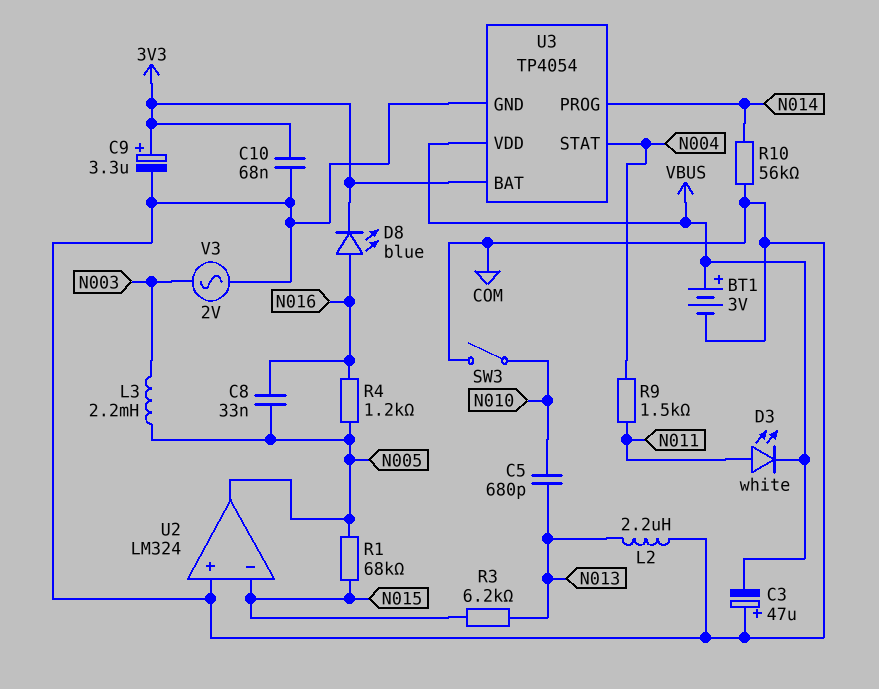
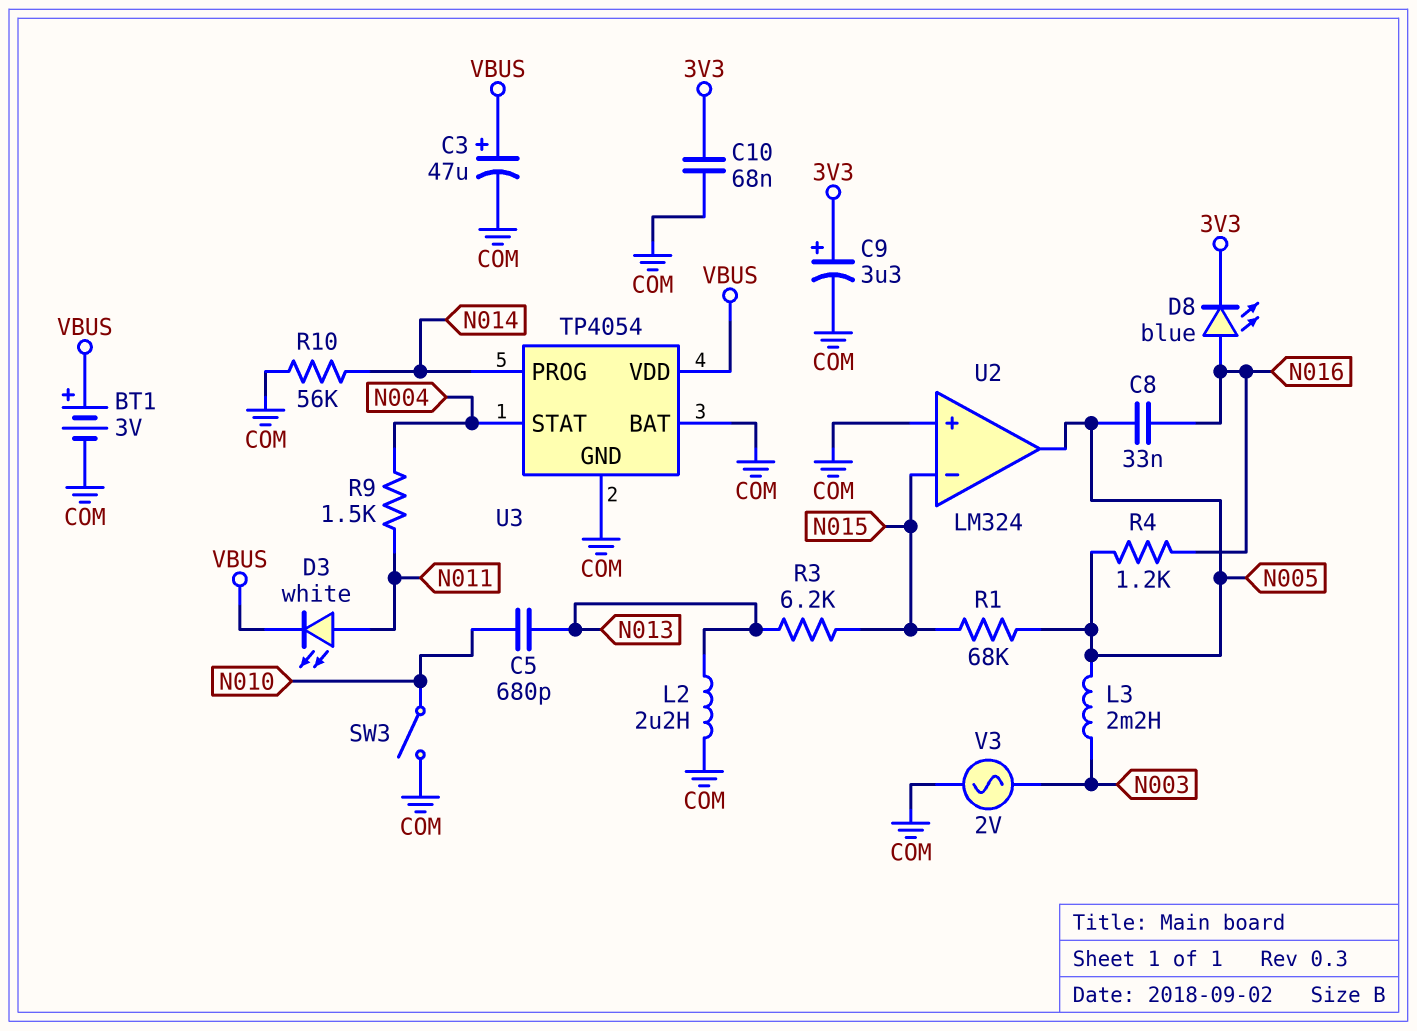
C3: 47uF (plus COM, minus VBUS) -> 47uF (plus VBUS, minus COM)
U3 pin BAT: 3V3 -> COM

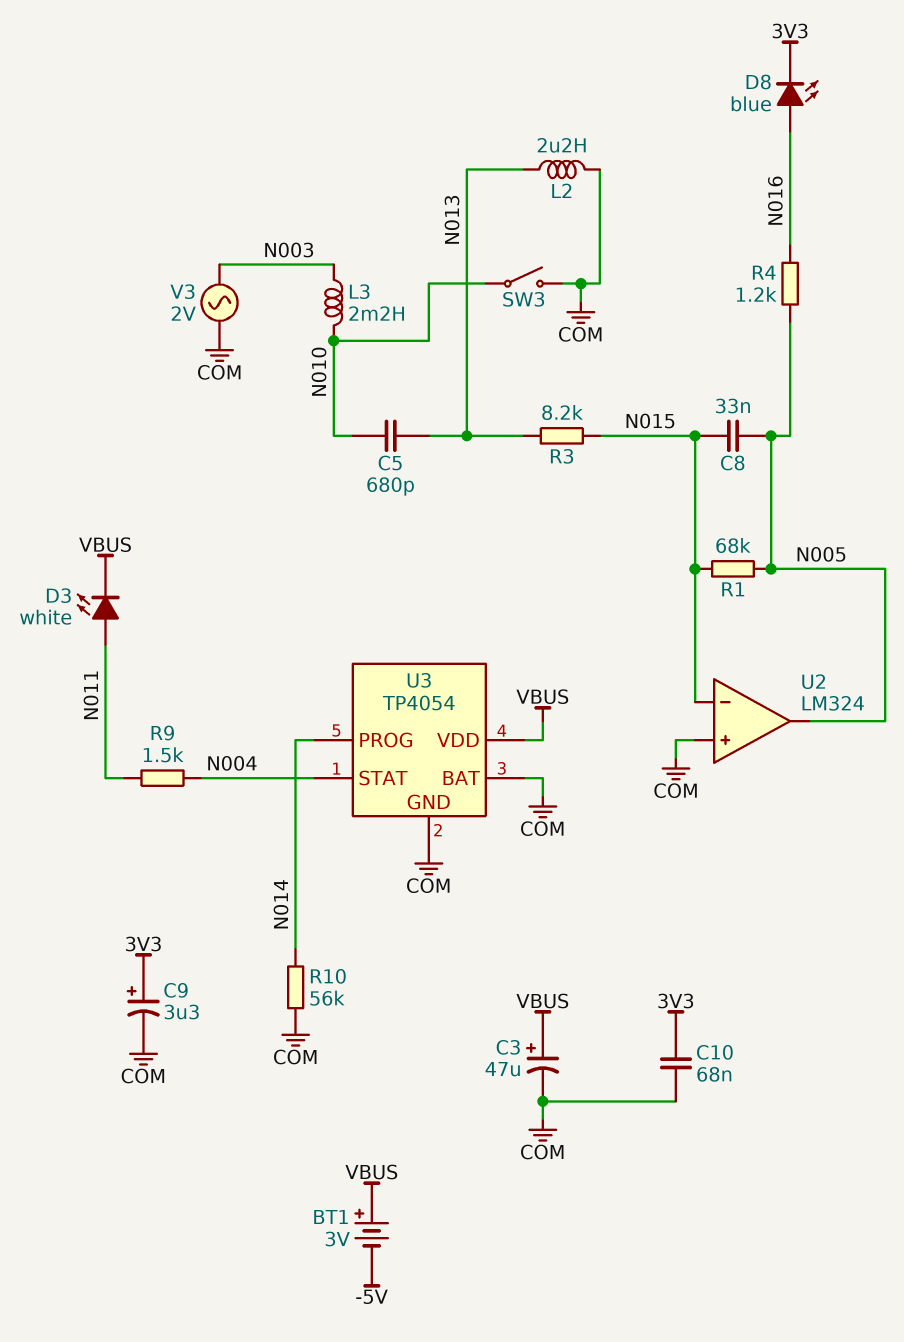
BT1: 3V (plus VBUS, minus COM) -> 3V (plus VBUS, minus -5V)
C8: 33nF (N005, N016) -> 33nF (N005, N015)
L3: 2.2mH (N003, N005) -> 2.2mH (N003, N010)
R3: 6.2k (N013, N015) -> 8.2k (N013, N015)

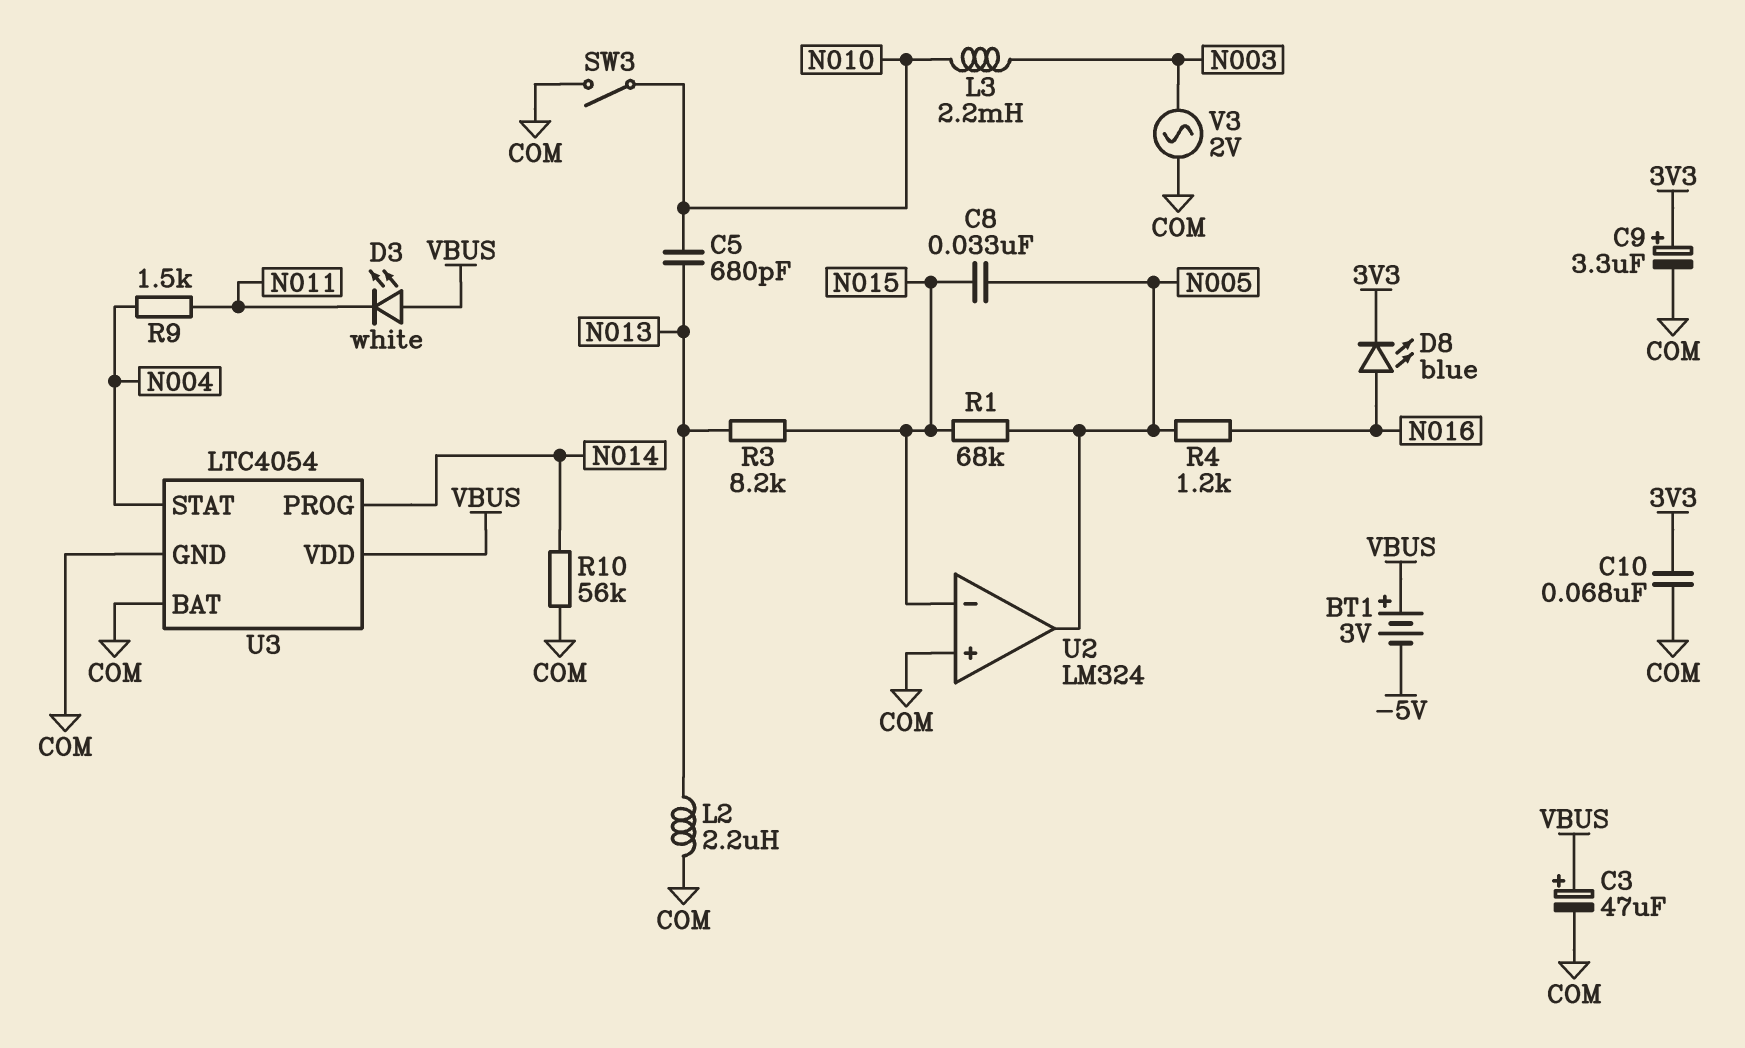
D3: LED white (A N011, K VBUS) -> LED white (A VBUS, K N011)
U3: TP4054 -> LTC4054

======

» What you have to do
Gather each line in the data that holds the string "minus".

» Exercise result
C3: 47uF (plus COM, minus VBUS) -> 47uF (plus VBUS, minus COM)
BT1: 3V (plus VBUS, minus COM) -> 3V (plus VBUS, minus -5V)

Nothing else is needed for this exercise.